# Brief
Gather every line holding the string "stained".

########################################

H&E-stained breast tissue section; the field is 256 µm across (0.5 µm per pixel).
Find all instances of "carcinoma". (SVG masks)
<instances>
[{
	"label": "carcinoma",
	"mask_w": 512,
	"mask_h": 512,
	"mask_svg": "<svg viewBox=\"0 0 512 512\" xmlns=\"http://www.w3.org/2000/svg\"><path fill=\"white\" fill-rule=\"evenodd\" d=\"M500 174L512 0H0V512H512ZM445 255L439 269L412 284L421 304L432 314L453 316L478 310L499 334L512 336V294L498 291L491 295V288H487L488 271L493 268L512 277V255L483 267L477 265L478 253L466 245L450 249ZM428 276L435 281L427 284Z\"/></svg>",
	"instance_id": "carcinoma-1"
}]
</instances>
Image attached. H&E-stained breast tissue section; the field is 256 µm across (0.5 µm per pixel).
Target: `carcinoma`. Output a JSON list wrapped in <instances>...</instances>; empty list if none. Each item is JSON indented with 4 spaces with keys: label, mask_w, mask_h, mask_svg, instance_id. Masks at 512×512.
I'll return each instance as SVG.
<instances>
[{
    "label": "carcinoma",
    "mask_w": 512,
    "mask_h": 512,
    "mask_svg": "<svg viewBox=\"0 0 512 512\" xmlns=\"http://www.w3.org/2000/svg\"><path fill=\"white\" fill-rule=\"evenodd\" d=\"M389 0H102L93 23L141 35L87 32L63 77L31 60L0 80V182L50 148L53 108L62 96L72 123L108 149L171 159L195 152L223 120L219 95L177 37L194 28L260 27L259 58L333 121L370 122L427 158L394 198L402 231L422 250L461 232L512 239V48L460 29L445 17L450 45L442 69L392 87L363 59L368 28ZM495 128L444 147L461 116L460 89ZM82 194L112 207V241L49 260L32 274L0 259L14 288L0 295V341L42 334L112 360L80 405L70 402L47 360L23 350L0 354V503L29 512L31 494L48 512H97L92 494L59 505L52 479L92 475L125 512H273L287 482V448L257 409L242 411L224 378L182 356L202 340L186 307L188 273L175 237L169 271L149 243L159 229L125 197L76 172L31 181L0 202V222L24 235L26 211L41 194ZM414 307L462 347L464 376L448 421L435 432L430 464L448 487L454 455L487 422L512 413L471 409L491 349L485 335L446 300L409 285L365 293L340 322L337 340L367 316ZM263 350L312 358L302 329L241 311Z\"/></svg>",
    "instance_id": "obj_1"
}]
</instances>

########################################

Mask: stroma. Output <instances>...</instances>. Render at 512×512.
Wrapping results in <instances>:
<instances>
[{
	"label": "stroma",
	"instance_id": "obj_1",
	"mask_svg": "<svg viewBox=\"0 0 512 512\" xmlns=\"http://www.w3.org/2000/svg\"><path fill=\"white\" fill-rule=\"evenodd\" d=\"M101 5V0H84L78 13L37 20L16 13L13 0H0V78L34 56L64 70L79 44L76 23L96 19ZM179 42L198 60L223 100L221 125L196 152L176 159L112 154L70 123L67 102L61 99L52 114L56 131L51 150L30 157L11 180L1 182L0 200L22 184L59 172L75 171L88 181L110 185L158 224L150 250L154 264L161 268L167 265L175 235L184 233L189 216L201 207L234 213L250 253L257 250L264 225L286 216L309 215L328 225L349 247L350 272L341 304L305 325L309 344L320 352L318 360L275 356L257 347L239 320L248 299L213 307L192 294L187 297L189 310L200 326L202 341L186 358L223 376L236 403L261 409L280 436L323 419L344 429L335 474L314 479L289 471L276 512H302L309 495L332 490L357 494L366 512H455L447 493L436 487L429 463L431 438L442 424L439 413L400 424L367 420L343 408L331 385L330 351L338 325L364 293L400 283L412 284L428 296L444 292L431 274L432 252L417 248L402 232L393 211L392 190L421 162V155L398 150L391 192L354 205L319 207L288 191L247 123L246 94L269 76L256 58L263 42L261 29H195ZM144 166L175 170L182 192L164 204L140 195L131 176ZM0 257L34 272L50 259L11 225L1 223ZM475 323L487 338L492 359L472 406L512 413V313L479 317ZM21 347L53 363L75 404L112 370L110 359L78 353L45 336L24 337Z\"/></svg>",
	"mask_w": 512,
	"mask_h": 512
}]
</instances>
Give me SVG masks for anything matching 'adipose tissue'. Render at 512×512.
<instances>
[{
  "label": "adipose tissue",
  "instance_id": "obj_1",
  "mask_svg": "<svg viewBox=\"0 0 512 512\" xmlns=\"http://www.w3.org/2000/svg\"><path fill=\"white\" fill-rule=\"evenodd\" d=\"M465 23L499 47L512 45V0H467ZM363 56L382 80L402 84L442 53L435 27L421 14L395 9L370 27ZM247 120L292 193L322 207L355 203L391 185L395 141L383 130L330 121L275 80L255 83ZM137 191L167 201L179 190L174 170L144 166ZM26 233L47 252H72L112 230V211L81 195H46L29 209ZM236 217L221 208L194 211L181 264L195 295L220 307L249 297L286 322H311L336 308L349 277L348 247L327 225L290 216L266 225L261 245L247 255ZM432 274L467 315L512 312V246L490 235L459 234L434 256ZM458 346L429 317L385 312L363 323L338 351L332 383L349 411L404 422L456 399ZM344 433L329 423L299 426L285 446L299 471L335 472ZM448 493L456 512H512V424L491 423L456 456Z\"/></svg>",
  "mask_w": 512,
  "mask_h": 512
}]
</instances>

########################################

# Response
H&E-stained breast tissue section; the field is 256 µm across (0.5 µm per pixel).
Image attached. H&E-stained breast tissue section; the field is 256 µm across (0.5 µm per pixel).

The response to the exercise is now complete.